_WORK INSTRUCTIONS_:
Please pick out every line in the rows below that contains the string "breathe" and copy each of those lines.

_DATA FOR THIS EXERCISE_:
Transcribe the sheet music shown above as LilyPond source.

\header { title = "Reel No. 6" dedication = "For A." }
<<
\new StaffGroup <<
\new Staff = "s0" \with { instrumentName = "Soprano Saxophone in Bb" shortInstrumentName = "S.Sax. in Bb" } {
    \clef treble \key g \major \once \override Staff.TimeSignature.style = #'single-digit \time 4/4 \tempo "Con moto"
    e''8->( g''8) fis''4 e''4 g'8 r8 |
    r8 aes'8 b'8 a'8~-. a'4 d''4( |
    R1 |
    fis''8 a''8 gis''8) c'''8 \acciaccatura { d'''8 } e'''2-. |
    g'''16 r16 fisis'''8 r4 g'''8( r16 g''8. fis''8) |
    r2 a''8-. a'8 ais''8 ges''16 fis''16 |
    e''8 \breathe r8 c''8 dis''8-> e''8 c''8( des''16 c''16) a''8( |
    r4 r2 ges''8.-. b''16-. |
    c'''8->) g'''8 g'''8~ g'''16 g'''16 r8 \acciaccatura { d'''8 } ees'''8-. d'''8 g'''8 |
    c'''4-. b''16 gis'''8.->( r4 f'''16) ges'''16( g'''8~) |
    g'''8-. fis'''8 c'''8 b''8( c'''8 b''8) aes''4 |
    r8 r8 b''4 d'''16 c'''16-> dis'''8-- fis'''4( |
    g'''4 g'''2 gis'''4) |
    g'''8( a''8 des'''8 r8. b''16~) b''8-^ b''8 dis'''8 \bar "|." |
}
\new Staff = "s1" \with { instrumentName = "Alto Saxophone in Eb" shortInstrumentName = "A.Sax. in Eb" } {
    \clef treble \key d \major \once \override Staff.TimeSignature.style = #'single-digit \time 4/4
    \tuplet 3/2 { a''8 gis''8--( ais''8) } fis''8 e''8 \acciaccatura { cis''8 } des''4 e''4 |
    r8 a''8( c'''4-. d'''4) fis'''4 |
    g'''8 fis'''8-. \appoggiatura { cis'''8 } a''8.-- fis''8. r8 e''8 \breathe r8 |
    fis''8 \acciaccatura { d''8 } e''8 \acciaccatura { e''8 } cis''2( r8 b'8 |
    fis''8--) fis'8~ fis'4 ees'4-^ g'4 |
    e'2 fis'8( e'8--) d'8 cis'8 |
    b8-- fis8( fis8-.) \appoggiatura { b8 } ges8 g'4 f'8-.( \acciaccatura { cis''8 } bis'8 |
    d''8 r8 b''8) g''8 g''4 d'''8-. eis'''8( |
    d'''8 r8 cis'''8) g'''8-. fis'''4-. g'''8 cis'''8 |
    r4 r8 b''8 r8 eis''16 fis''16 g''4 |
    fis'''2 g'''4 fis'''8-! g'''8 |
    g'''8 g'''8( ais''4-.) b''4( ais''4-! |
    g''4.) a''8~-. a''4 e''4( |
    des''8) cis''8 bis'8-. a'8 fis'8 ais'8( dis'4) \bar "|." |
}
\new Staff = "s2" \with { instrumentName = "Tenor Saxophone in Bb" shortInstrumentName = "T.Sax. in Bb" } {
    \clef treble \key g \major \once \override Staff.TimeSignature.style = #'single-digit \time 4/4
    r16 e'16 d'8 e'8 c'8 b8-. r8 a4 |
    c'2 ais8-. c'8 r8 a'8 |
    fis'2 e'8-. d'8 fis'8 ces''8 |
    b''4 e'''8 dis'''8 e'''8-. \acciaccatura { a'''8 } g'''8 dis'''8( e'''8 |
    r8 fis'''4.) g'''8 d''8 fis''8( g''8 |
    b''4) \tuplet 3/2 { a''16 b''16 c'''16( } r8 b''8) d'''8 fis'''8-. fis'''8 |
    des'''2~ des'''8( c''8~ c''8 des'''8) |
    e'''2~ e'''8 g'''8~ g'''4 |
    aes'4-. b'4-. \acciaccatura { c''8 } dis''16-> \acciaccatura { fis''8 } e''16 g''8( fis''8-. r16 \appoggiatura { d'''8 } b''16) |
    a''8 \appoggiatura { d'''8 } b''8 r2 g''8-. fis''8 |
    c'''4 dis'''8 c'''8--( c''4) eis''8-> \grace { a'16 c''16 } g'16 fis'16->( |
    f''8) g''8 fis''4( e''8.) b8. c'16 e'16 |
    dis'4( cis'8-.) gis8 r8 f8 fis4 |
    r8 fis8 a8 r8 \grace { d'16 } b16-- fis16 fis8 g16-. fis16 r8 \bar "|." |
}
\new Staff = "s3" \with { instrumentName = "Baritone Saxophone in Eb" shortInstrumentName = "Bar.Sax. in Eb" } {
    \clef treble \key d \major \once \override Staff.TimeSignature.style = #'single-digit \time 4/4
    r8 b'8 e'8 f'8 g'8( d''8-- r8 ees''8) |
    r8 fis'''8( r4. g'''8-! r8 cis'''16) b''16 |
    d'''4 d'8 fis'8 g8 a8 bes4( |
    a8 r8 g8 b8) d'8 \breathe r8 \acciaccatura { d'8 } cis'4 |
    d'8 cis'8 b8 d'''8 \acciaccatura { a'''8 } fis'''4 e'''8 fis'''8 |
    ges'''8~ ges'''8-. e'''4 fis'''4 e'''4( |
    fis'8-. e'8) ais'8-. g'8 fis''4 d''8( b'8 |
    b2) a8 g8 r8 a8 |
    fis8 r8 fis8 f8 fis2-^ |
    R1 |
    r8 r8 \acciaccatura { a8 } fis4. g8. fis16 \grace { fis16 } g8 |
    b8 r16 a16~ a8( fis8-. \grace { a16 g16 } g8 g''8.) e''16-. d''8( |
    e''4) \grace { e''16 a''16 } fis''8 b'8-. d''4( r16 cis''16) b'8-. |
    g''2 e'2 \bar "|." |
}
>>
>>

_ANSWER TO THIS EXERCISE_:
    e''8 \breathe r8 c''8 dis''8-> e''8 c''8( des''16 c''16) a''8( |
    g'''8 fis'''8-. \appoggiatura { cis'''8 } a''8.-- fis''8. r8 e''8 \breathe r8 |
    a8 r8 g8 b8) d'8 \breathe r8 \acciaccatura { d'8 } cis'4 |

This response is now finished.